Your goal: If a line of the records contains the string "degrees", copy it out.

★ ★ ★

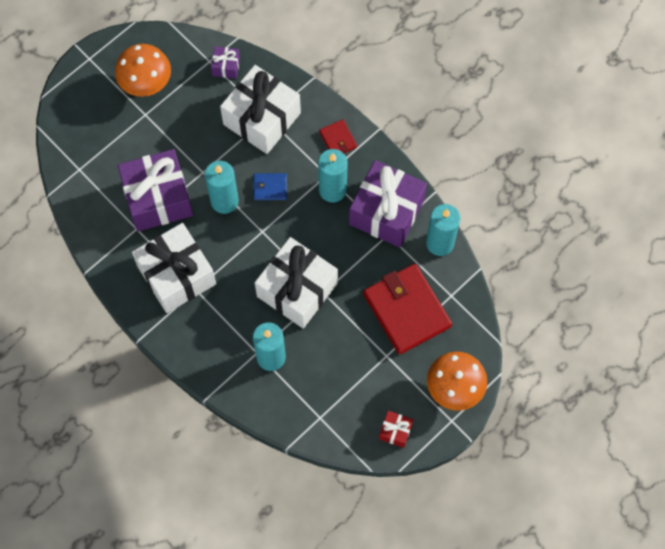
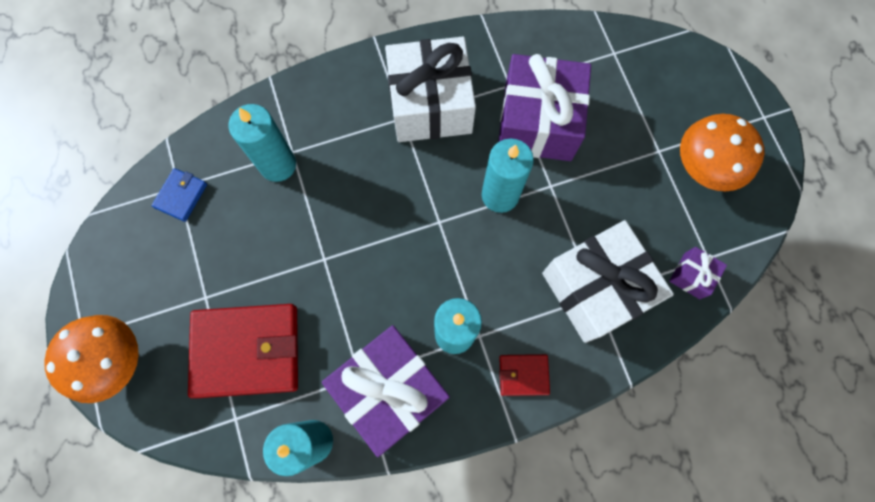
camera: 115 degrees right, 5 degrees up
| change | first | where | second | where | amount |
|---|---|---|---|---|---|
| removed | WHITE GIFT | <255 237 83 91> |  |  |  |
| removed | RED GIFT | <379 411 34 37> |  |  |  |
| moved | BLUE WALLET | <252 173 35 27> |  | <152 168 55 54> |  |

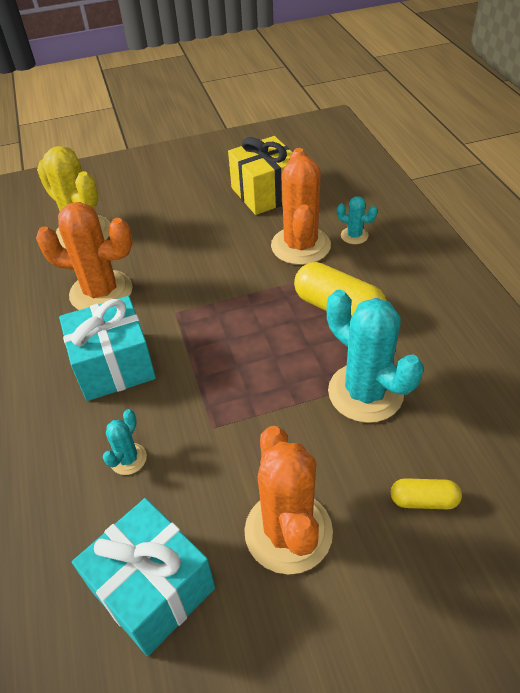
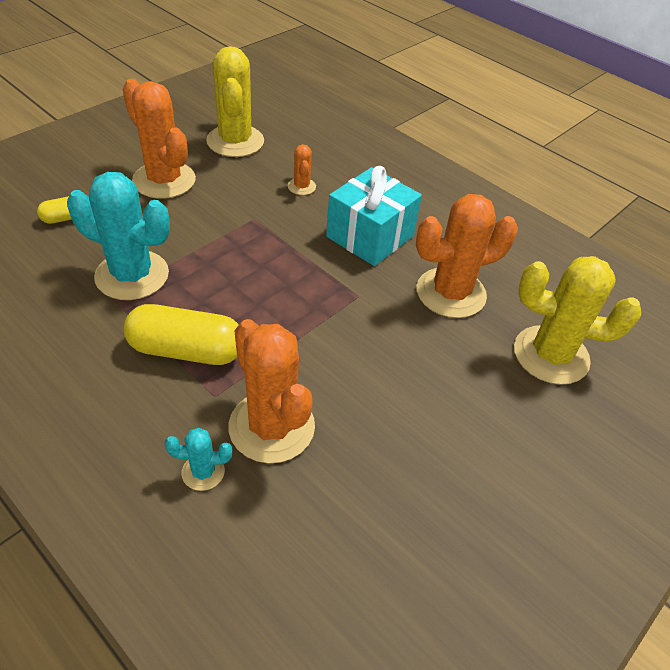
camera: 145 degrees right, 0 degrees up
| change | first | where | second | where | amount |
|---|---|---|---|---|---|
| removed | YELLOW GIFT | <228 136 65 79> |  |  |  |
| replaced | TURQUOISE GIFT | <72 498 143 158> | YELLOW CACTUS | <206 46 58 111> |  |
| recoloured | TURQUOISE CACTUS | <103 409 44 66> | ORANGE CACTUS | <288 144 28 51> |  |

★ ★ ★

Your response:
camera: 115 degrees right, 5 degrees up
camera: 145 degrees right, 0 degrees up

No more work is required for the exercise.